-- start EXERCISE MATERIAL --

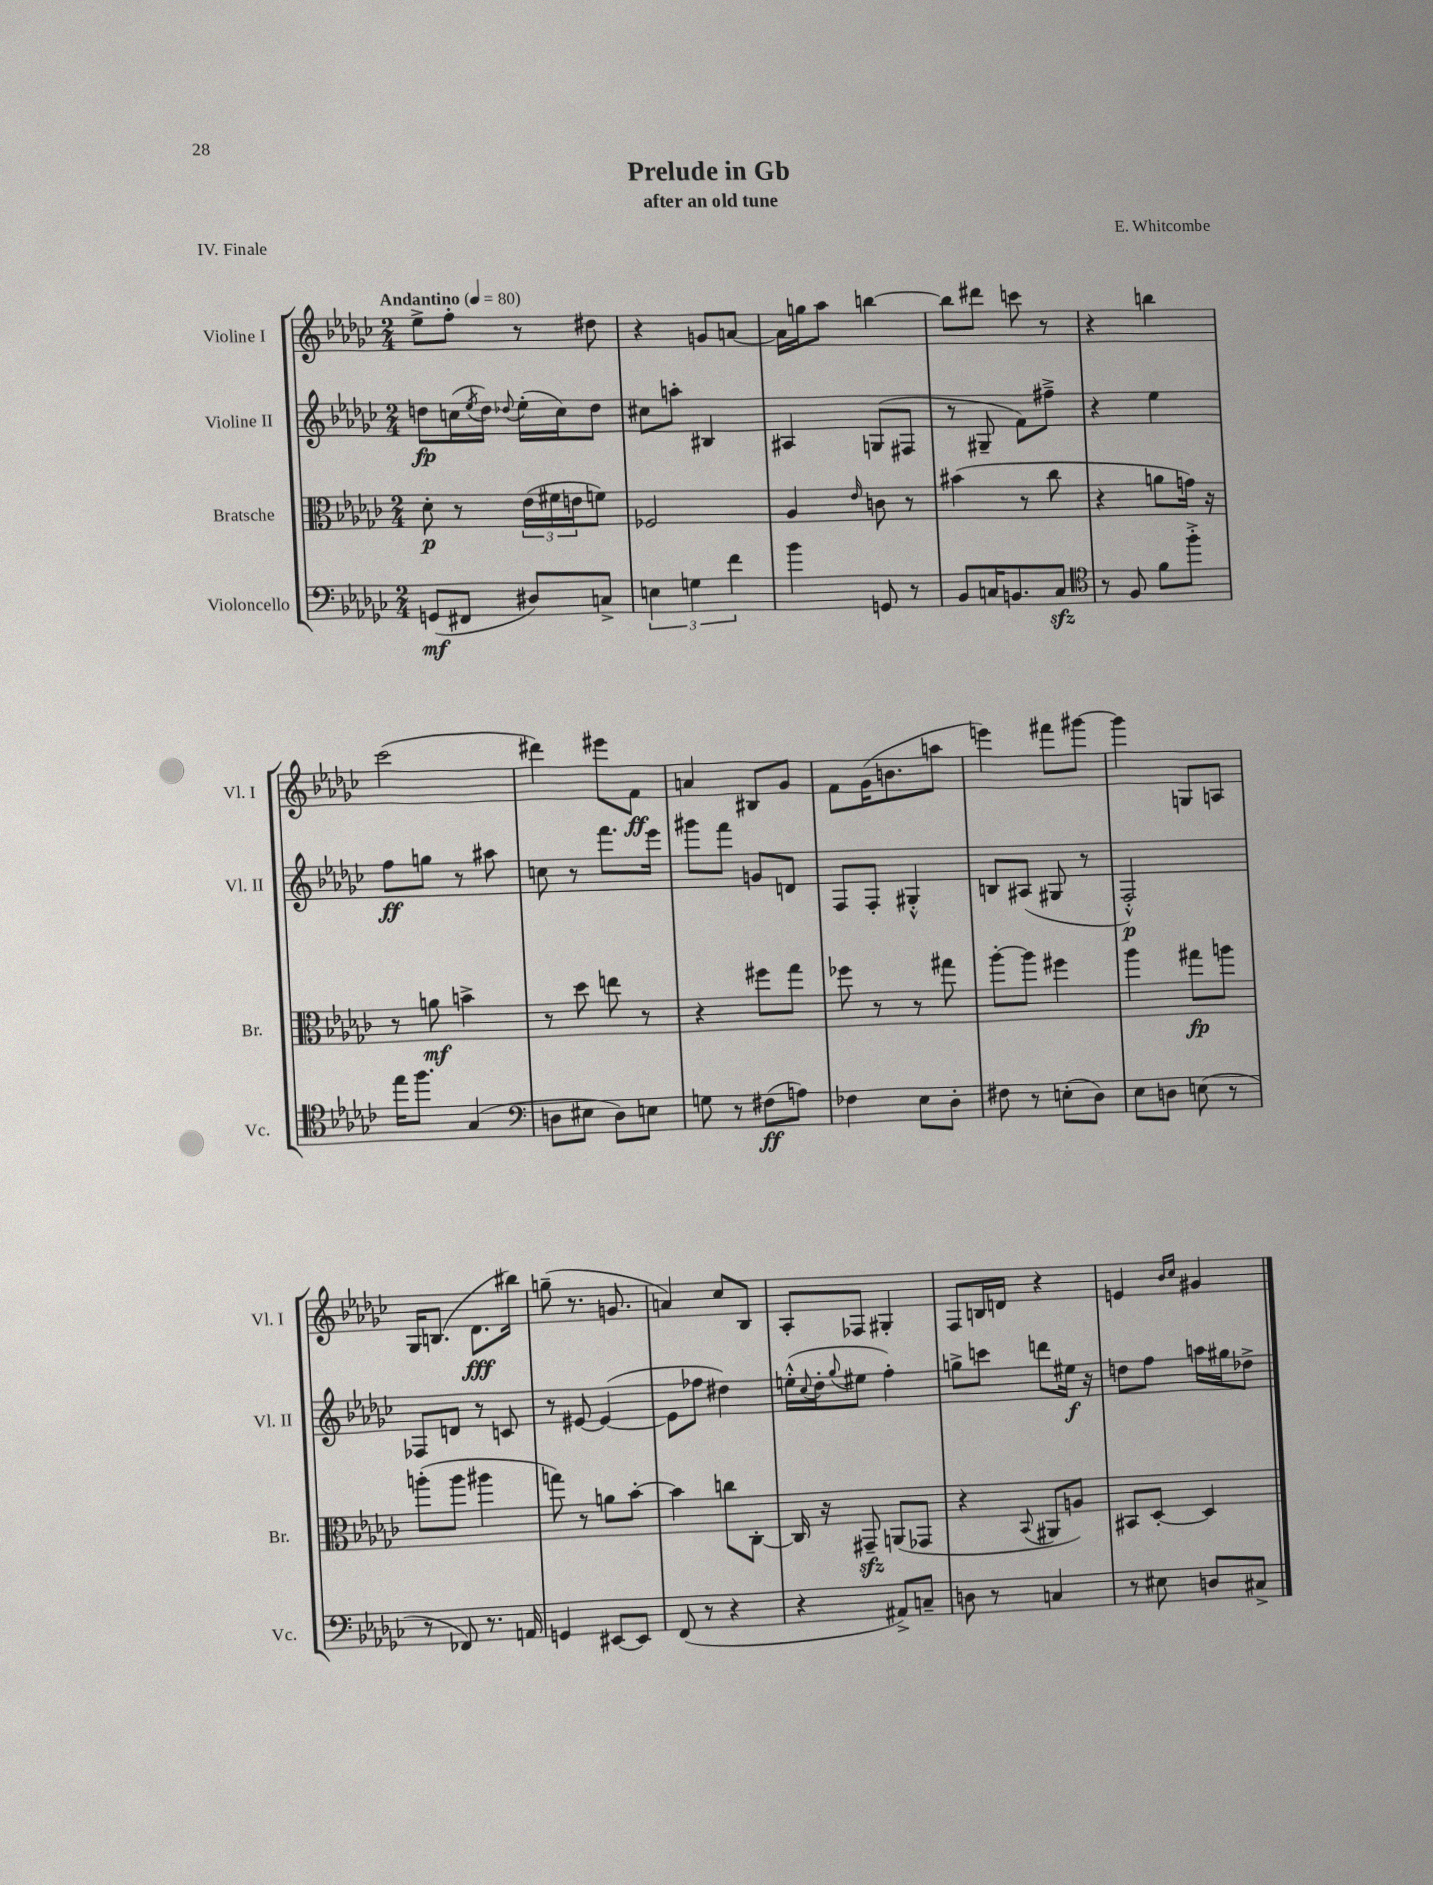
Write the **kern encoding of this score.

**kern	**kern	**kern	**kern
*staff4	*staff3	*staff2	*staff1
*clefF4	*clefC3	*clefG2	*clefG2
*k[b-e-a-d-g-c-]	*k[b-e-a-d-g-c-]	*k[b-e-a-d-g-c-]	*k[b-e-a-d-g-c-]
*M2/4	*M2/4	*M2/4	*M2/4
*MM80	*MM80	*MM80	*MM80
(8GG/L	8d-'\	8dd\L	8ee-^\L
8FF#/J	8r	(16cc\L	8ff'\J
.	.	8qee-/	.
.	.	16dd\JJ)	.
.	.	8qqdd-/	.
8D#/L)	(24e-\LL	(16ee-'\LL	8r
.	24f#\	.	.
.	.	16cc\J)	.
.	24e\J	.	.
8C^/J	8f\J)	8dd-\J	8dd#\
=	=	=	=
6E\	2F-/	8cc#\L	4r
.	.	8aa'\J	.
6G\	.	.	.
.	.	4B#/	8g/L
6f\	.	.	.
.	.	.	[8a/J
=	=	=	=
4b-\	4A-/	4A#/	16a\]LL
.	.	.	16gg\J
.	.	.	8aa-\J
.	16qqe-/	.	.
8GG/	8c\	(8G/L	[4bb\
8r	8r	8F#/J	.
=	=	=	=
8BB-/L	(4b#\	8r	8bb\]L
16C/K	.	8G#~/	8ddd#\J
8.BB/	.	.	.
.	8r	8f\L)	8ccc\
8C/J	8cc-\	8ff#~^\J	8r
=	=	=	=
*clefC4	*	*	*
8r	4r	4r	4r
8F/	.	.	.
8f\L	8a\L	4ee-\	4bb\
8ff'^\J	16g\Jk)	.	.
.	16r	.	.
=	=	=	=
16ee-\LK	8r	8ff\L	(2ccc-\
8.ff\J	.	.	.
.	8a\	8gg\J	.
(4G-/	4b^\	8r	.
.	.	8aa#\	.
=	=	=	=
*clefF4	*	*	*
8D\L	8r	8cc\	4ddd#\)
8E#\J	8dd-\	8r	.
8D\L)	8ee\	8.fff\L	8eee#\L
8E\J	8r	.	8f\J
.	.	16eee-\Jk	.
=	=	=	=
8G\	4r	8ggg#\L	4a/
8r	.	8fff\J	.
(8F#\L	8ff#\L	8g/L	8B#/L
8A\J)	8gg-\J	8d/J	8g-/J
=	=	=	=
4F-\	8ff-\	8F/L	8f\L
.	8r	8F'/J	(16g-\K
.	.	.	8.b\
8E-\L	8r	4G#'^^/	.
8D-'\J	8gg#\	.	8aa\J
=	=	=	=
8F#\	[8aa-'\L	8B/L	4eee\)
8r	8aa-\]J	(8A#/J	.
(8E'\L	4ff#\	8G#/	8fff#\L
8D-\J)	.	8r	[8ggg#\J
=	=	=	=
8E-\L	4aa-\	2F'^^/)	4ggg#\]
8D\J	.	.	.
(8E\	8gg#\L	.	8G/L
8r	8aa\J	.	8A/J
=	=	=	=
8r	(8aa'\L	8F-/L	16G-/LK
.	.	.	(8.B/J
8FF-/)	8aa\J	8d/J	.
8.r	4aa#\	8r	8.d-\L
.	.	8c/	.
16AA/	.	.	16bb#\Jk)
=	=	=	=
4GG/	8gg\)	8r	(8gg~\
.	8r	[8e#/	8.r
[8EE#/L	8a\L	(4e#/_	.
.	.	.	8.g/
8EE#/]J	[8b-'\J	.	.
=	=	=	=
(8FF/	4b-\]	8e#\]L	4a/)
8r	.	8ff-\J	.
4r	8cc\L	4dd#\)	8cc-/L
.	[8C-'\J	.	8B-/J
=	=	=	=
4r	16C-/]	(16ee'^^\LL	8A-'/L
.	.	8qqcc-/	.
.	16r	16dd-'\J	.
.	.	8qqgg-/	.
.	8GG#~/	8ee#\J	8F-/J
8AA#^/L)	(8AA/L	4ff'\)	4G#'/
8C~/J	8GG-/J	.	.
=	=	=	=
8D\	4r	8gg^\L	8F/L
8r	.	8ccc\J	16B/L
.	.	.	16d/JJ
.	8qqBB-/	.	.
4C/	8AA#/L	8ddd\L	4r
.	8A/J)	16ee#\Jk	.
.	.	16r	.
=	=	=	=
8r	8BB#/L	8dd\L	4e/
8E#\	[8D-'/J	8ff\J	.
.	.	.	16qqb-/LL
.	.	.	16qqcc-/JJ
8D/L	4D-/]	16aa\LL	4g#/
.	.	16gg#\J	.
8C#^/J	.	8dd-^\J	.
==	==	==	==
*-	*-	*-	*-
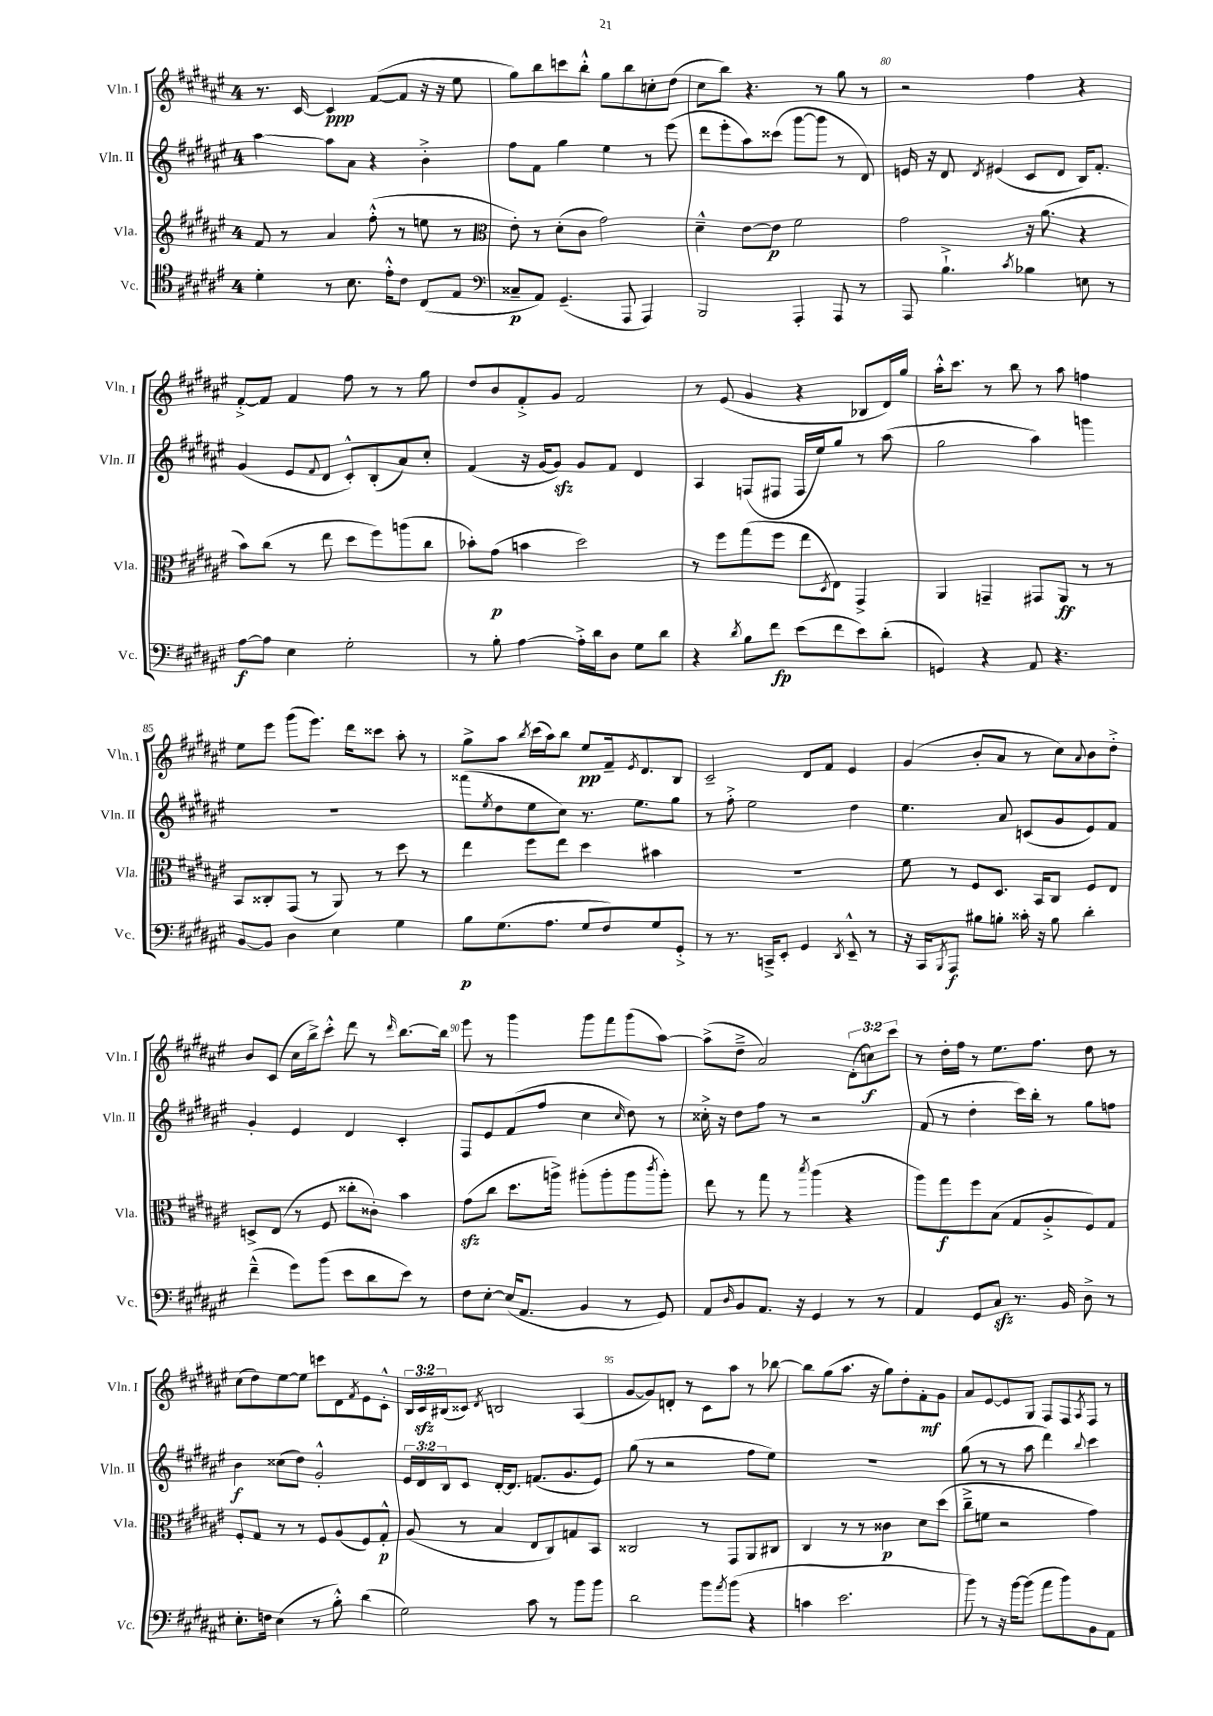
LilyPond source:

<<
\new StaffGroup <<
\new Staff = "s0" \with { instrumentName = "Vln. I" shortInstrumentName = "Vln. I" } {
    \clef treble \key fis \major \once \override Staff.TimeSignature.style = #'single-digit \time 4/4 \override Staff.TupletNumber.text = #tuplet-number::calc-fraction-text
    r8. cis'16~ cis'4\ppp fis'8~( fis'8 r16 r16 eis''8 |
    gis''8) b''8 c'''8 b''8-.-^ gis''8 b''8 c''8-. dis''8( |
    cis''8 b''8) r4. r8 gis''8 r8 |
    r2 fis''4 r4 |
    fis'8~-.-> fis'8 fis'4 fis''8 r8 r8 gis''8 |
    dis''8 b'8 fis'8-.-> gis'8 fis'2 |
    r8 eis'8( gis'4 r4 bes8 dis'16) gis''16 |
    ais''16-.-^ cis'''8. r8 b''8 r8 ais''8 f''4 |
    eis''8 eis'''8 gis'''8( eis'''8.) dis'''16 cisis'''8 ais''8-. r8 |
    gis''8-> ais''8 \acciaccatura { b''8 } cis'''16( ais''16) b''8 eis''8\pp fis'16-- \acciaccatura { eis'8 } dis'8. b8 |
    cis'2-- dis'8 fis'8 eis'4 |
    gis'4( b'8-. ais'8 r8 cis''8) \appoggiatura { ais'8 } b'8 dis''8-.-> |
    b'8 cis'8( cis''16 b''16->) cis'''8-.-^ dis'''8 r8 \grace { dis'''16 } b''8.~ b''16 |
    eis'''8 r8 gis'''4 gis'''8 fis'''8 gis'''8( ais''8~) |
    ais''8->( dis''8---> ais'2) \tuplet 3/2 { dis'8-.( c''8\f) cis'''8 } |
    r8 dis''16-. fis''16 r8 eis''8. fis''8. dis''8 r8 |
    cis''8( dis''8) eis''8~ eis''8 c'''8 dis'8 \acciaccatura { fis'8 } eis'8 cis'8-.-^ |
    \tuplet 3/2 { b16 cis'16\sfz bis16( } cisis'8) \acciaccatura { dis'8 } b2 ais4( |
    gis'8~ gis'8) d'8-. r8 cis'8 ais''8 r8 bes''8~ |
    bes''8 gis''8( ais''8. r16 gis''8) dis''8-. fis'8-.\mf gis'8 |
    ais'8 eis'8~ eis'8 gis8 fis8 fis8 \acciaccatura { ais8 } fis8 r8 \bar "|." |
}
\new Staff = "s1" \with { instrumentName = "Vln. II" shortInstrumentName = "Vln. II" } {
    \clef treble \key fis \major \once \override Staff.TimeSignature.style = #'single-digit \time 4/4 \override Staff.TupletNumber.text = #tuplet-number::calc-fraction-text
    ais''4~ ais''8 ais'8 r4 b'4-.-> |
    fis''8 fis'8 gis''4 eis''4 r8 eis'''8( |
    dis'''8 eis'''8-. ais''8) cisis'''8( gis'''8~ gis'''8 r8 dis'8) |
    e'16 r16 dis'8 \acciaccatura { dis'8 } eis'4( cis'8 dis'8 b16) fis'8.-. |
    gis'4( eis'8 \appoggiatura { fis'8 } dis'8 cis'8-.-^) b8-.( ais'8) cis''8-. |
    fis'4( r16 gis'16~ gis'8\sfz) gis'8 fis'8 dis'4 |
    ais4 f8( fis8 fis16 eis''16) gis''8 r8 ais''8( |
    gis''2 ais''4) g'''4 |
    R1 |
    fisis'''8( \acciaccatura { eis''8 } dis''8 eis''8 cis''8) r8. eis''8. gis''8 |
    r8 fis''8-.-> eis''2 dis''4 |
    eis''4. ais'8 c'8( gis'8 eis'8) fis'8 |
    gis'4-. eis'4 dis'4 cis'4-. |
    fis8 eis'8 fis'8( fis''8 cis''4 \grace { cis''16 } dis''8) r8 |
    cisis''16-.-> r16 dis''8 fis''8 r8 r2 |
    fis'8( r8 dis''4-. cis'''16) b''16-. r8 gis''8 f''8 |
    b'4\f cisis''8( dis''8) gis'2-.-^ |
    \tuplet 3/2 { eis'16 dis'16 b16 } cis'8 dis'16~-. dis'8. f'8.( gis'8. eis'8) |
    gis''8( r8 r2 fis''8 eis''8) |
    R1 |
    gis''8( r8 r8 ais''8 dis'''4) \appoggiatura { b''8 } cis'''4 \bar "|." |
}
\new Staff = "s2" \with { instrumentName = "Vla." shortInstrumentName = "Vla." } {
    \clef treble \key fis \major \once \override Staff.TimeSignature.style = #'single-digit \time 4/4
    fis'8 r8 ais'4 fis''8-.-^( r8 e''8 r8 |
    \clef alto eis'8-.) r8 dis'8-.( cis'8 gis'2) |
    dis'4---^ eis'8~ eis'8\p fis'2 |
    gis'2 r16 ais'8.( r4 |
    b'8) cis''8( r8 eis''8 dis''8 fis''8) a''8( cis''8 |
    bes'8-.) gis'8\p( b'4 dis''2) |
    r8 fis''8 gis''8( fis''8 eis''8 \acciaccatura { dis8 } eis8) gis,4-> |
    ais,4 g,4-- gis,8 ais,8\ff r8 r8 |
    b,8 cisis8-. gis,8( r8 ais,8) r8 dis''8 r8 |
    eis''4 fis''8 eis''8 dis''4 bis'4 |
    R1 |
    fis'8 r8 fis8 dis8. b,16 cis8 fis8 eis8 |
    d8-> eis8( r8 fis8 cisis''8-. cisis'8-.) b'4 |
    gis'8\sfz( cis''8 dis''8. a''16->) ais''8-.( ais''8-. ais''8 \acciaccatura { cis'''8 } ais''8-.) |
    eis''8 r8 gis''8 r8 \acciaccatura { b''8 } ais''4( r4 |
    ais''8) gis''8\f fis''8 b8( gis8 ais8-.-> fis8) gis8 |
    fis8-. gis8 r8 r8 fis8 ais8( fis8) gis8-.-^\p |
    ais8( r8 b4 eis8 cis8) g8 b,8 |
    cisis2 r8 gis,8 ais,8 cis8 |
    cis4 r8 r8 cisis'4\p dis'8 dis''8( |
    cis''8---> f'8 r2 gis'4) \bar "|." |
}
\new Staff = "s3" \with { instrumentName = "Vc." shortInstrumentName = "Vc." } {
    \clef tenor \key fis \major \once \override Staff.TimeSignature.style = #'single-digit \time 4/4
    dis'4-. r8 b8. eis'16-.-^ cis'8 cis8( eis8 |
    \clef bass cisis8--\p ais,8) gis,4.--( ais,,8 ais,,4) |
    b,,2 ais,,4-. ais,,8 r8 |
    ais,,8 b4.-!-> \acciaccatura { cis'8 } bes4 e8 r8 |
    ais8~\f ais8 eis4 gis2-. |
    r8 b8-. ais4~ ais16-.-> dis'16 dis8 gis8 dis'8 |
    r4 \acciaccatura { dis'8 } b8 fis'8\fp eis'8( fis'8 eis'8) dis'8-.( |
    g,4) r4 ais,8 r4. |
    b,8~ b,8 dis4 eis4 gis4 |
    b8\p gis8.( ais8. gis8 fis8) gis8 gis,8-.-> |
    r8 r8. c,16---> eis,8-. gis,4 \acciaccatura { dis,8 } eis,8---^ r8 |
    r16 cis,16 \acciaccatura { b,,8 } ais,,8\f bis8 b8-. cisis'16-. r16 b8 dis'4-. |
    fis'4---^( gis'8) b'8( eis'8 dis'8 eis'8) r8 |
    fis8 eis8~-. eis16( ais,8. b,4 r8 gis,8) |
    ais,8 \grace { dis16 } b,8 ais,8. r16 gis,4 r8 r8 |
    ais,4 gis,8 cis8\sfz r8. b,16 dis8-> r8 |
    eis8.-. f16 eis4( r8 b8-.-^) dis'4( |
    gis2) cis'8 r8 b'8 b'8 |
    dis'2 b'8 \acciaccatura { ais'8 } b'8( r4 |
    c'4 eis'2. |
    b'8) r8 r16 b'16~ b'8( ais'8 b'8) b,8 ais,8 \bar "|." |
}
>>
>>
\layout { \context { \Score currentBarNumber = #77 \override BarNumber.break-visibility = ##(#f #t #t) barNumberVisibility = #(every-nth-bar-number-visible 5) } }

-- end EXERCISE MATERIAL --

Count the lines in the rows that contain the string "tuplet", with case taken into account, and reply with only the number.

== RIGHT ANSWER ==
5